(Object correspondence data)
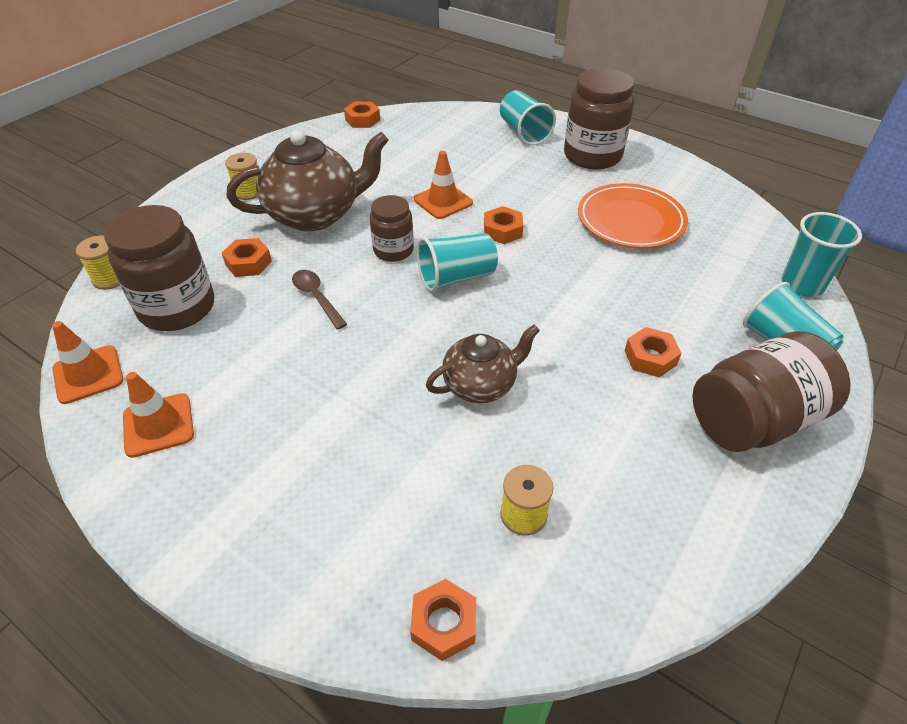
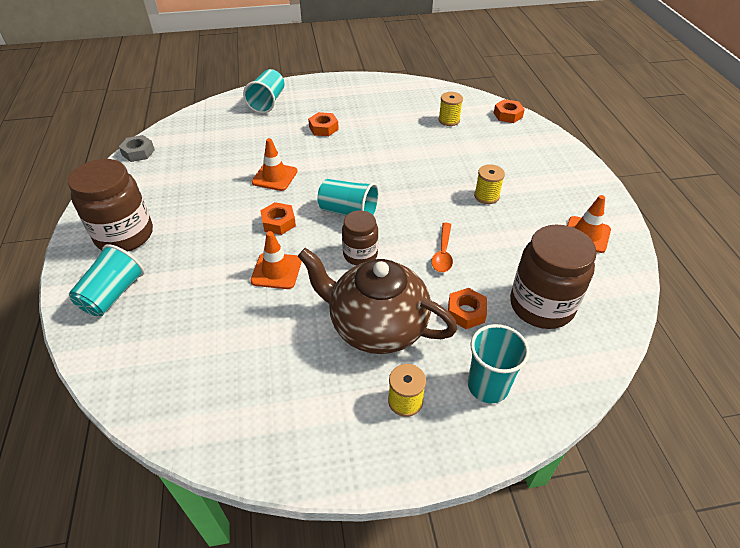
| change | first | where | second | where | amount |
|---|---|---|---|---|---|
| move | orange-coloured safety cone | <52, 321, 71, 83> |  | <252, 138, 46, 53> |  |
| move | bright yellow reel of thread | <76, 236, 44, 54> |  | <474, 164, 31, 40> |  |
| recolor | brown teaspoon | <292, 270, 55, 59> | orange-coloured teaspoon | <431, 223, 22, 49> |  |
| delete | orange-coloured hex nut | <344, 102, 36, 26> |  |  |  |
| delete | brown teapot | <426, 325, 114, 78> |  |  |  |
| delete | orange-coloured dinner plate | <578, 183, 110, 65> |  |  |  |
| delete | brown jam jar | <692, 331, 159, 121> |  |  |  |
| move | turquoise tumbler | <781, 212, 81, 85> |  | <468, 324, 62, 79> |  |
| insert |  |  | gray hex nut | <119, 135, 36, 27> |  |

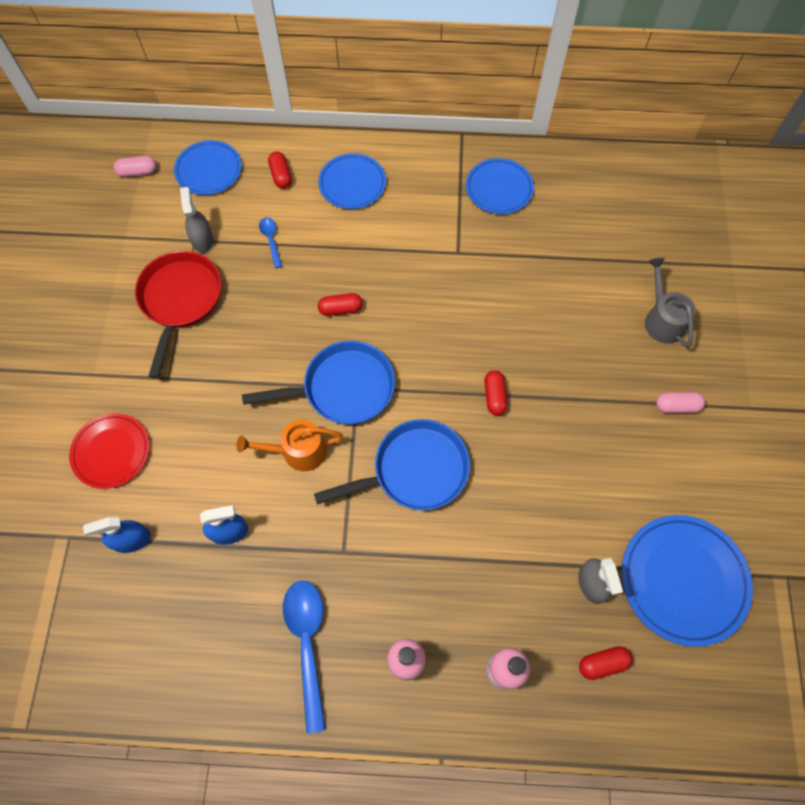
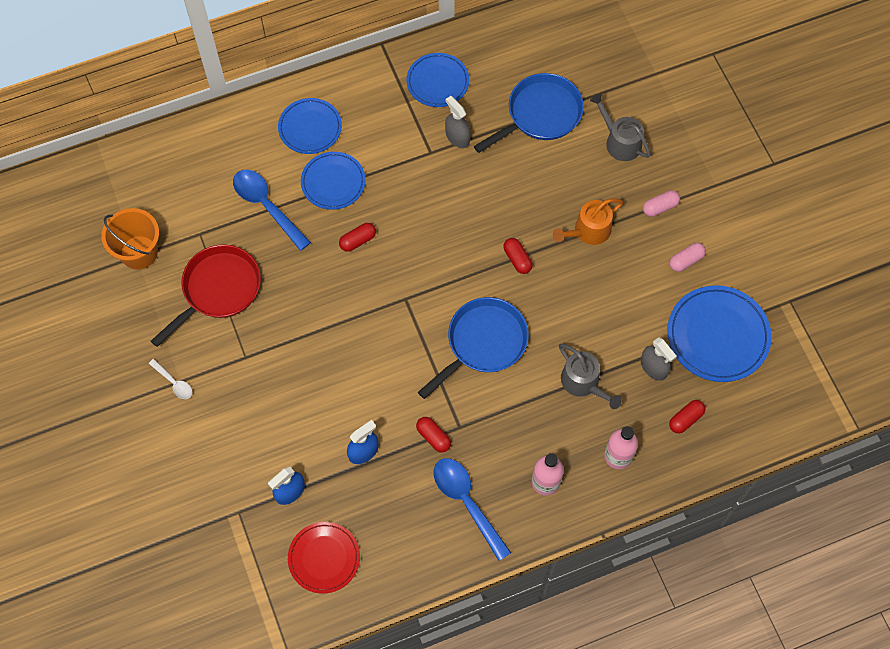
| change | first | where | second | where | amount |
|---|---|---|---|---|---|
| move | red dinner plate | <69, 413, 81, 76> |  | <288, 522, 72, 71> |  |
| move | pink pill | <113, 156, 43, 21> |  | <669, 243, 37, 29> |  |
| rotate | red skillet | <135, 251, 87, 127> |  | <151, 245, 110, 102> | 60 degrees clockwise |
| move | royal blue dinner plate | <174, 140, 68, 55> |  | <301, 152, 65, 58> |  |
| move | gray sprayer | <180, 187, 33, 66> |  | <445, 96, 26, 52> |  |
| move | orange-coloured watering can | <236, 420, 107, 51> |  | <553, 198, 70, 47> |  |
| move | royal blue skillet | <242, 341, 153, 84> |  | <474, 73, 110, 80> |  |
| resize | royal blue teaspoon | <259, 217, 23, 51> |  | <233, 169, 78, 82> | x1.94 |
| move | red pill | <268, 152, 24, 37> |  | <416, 417, 35, 36> |  |
| insert |  |  | orange-coloured sand bucket | <101, 208, 58, 62> |  |
| insert |  |  | white teaspoon | <149, 359, 44, 40> |  |
| insert |  |  | gray watering can | <559, 344, 63, 65> |  |

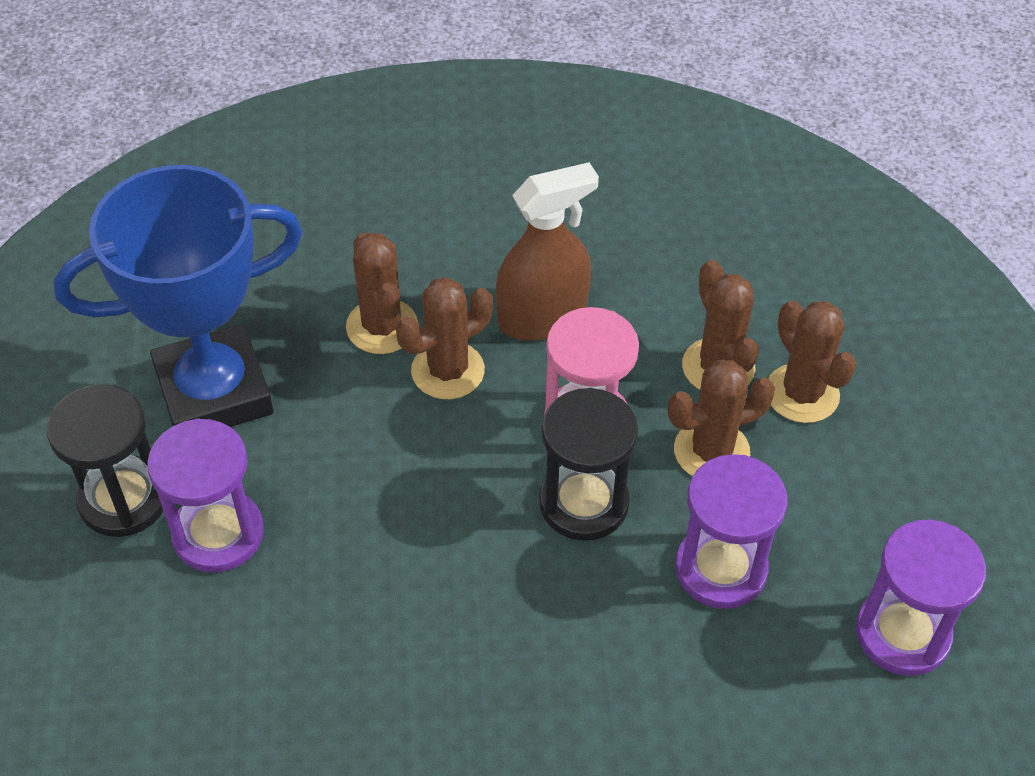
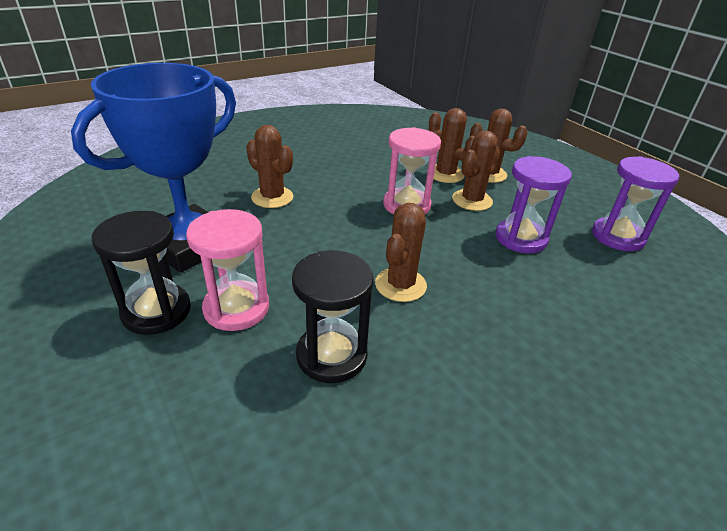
| change | first | where | second | where | amount |
|---|---|---|---|---|---|
| recolor | royal purple sand timer | <147, 419, 117, 154> | pink sand timer | <186, 209, 83, 122> |  |
| move | brown cactus | <396, 277, 97, 122> |  | <375, 203, 52, 99> |  |
| delete | brown sprayer | <496, 162, 103, 179> |  |  |  |
| move | ebony sand timer | <539, 388, 99, 153> |  | <292, 251, 82, 132> |  |

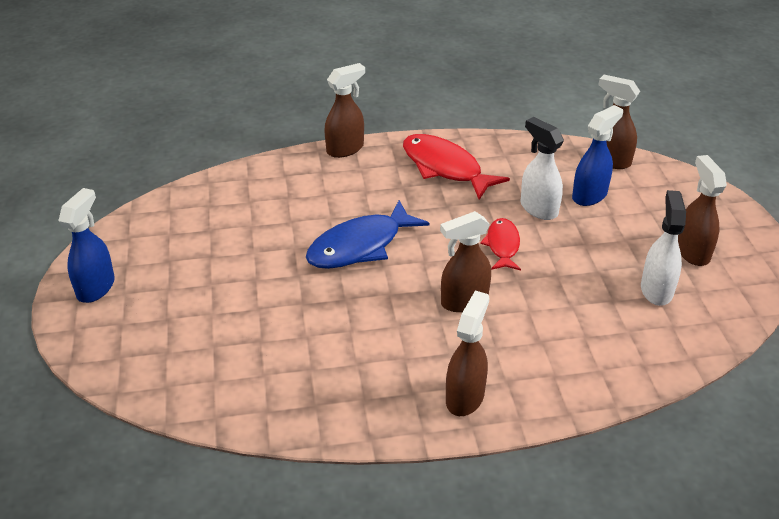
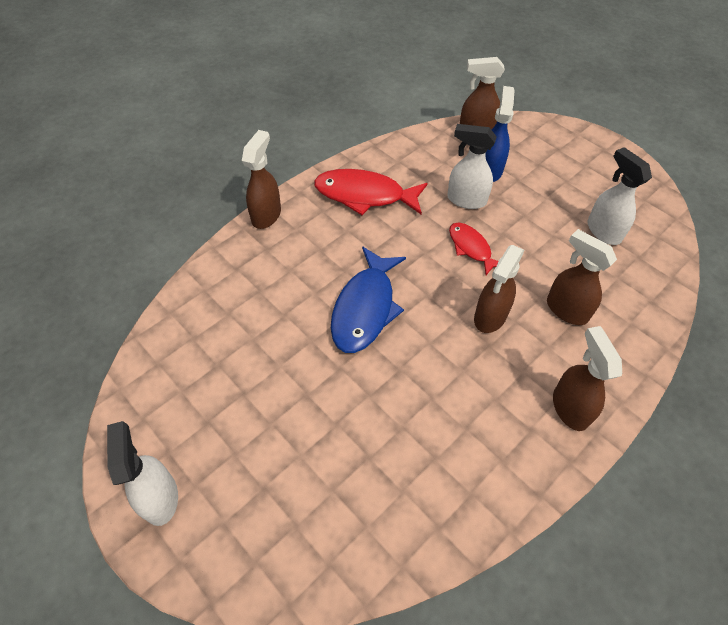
| change | first | where | second | where | amount |
|---|---|---|---|---|---|
| recolor | royal blue sprayer | <58, 188, 57, 115> | white sprayer | <107, 421, 71, 105> |  |
| move | brown sprayer | <678, 155, 49, 111> |  | <547, 229, 70, 96> |  |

● Work required: A single number is the whole answer: the tally of lines in the entries that hold "recolor".

● Output for this task: 3